WHAT TO PRODUCE - Every line below is to be copied exactly, with the pictures left out.

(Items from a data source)

* * * *

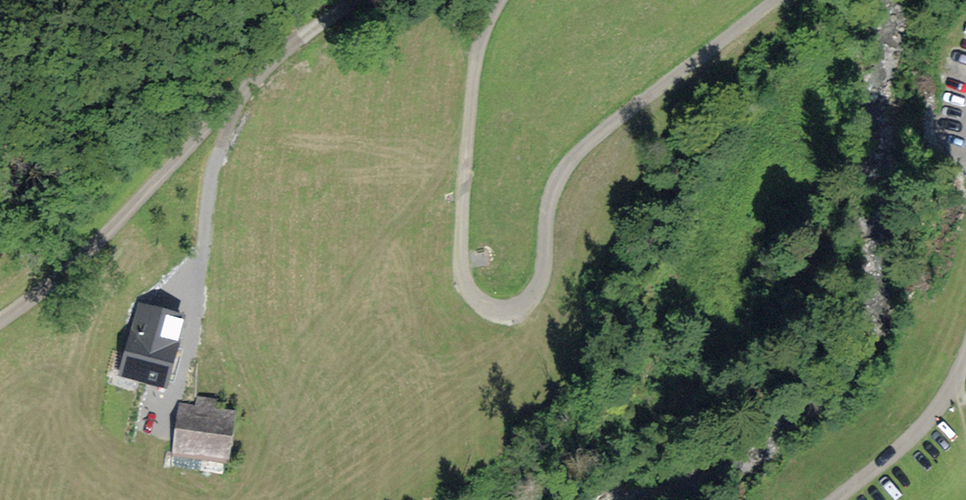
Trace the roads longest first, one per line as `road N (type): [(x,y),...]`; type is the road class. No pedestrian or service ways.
road 1 (unclassified): [(498,0),(473,63),(459,250),(469,294),(503,311),(522,308),(537,291),(547,207),(591,140),(776,0)]
road 2 (unclassified): [(0,321),(54,283),(240,91),(349,0)]
road 3 (track): [(240,91),(213,164),(187,379)]
road 4 (residential): [(831,499),(917,434),(965,356)]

* * * *

THE COMPLETED TASK -
Trace the roads longest first, one per line as `road N (type): [(x,y),...]`; type is the road class. No pedestrian or service ways.
road 1 (unclassified): [(498,0),(473,63),(459,250),(469,294),(503,311),(522,308),(537,291),(547,207),(591,140),(776,0)]
road 2 (unclassified): [(0,321),(54,283),(240,91),(349,0)]
road 3 (track): [(240,91),(213,164),(187,379)]
road 4 (residential): [(831,499),(917,434),(965,356)]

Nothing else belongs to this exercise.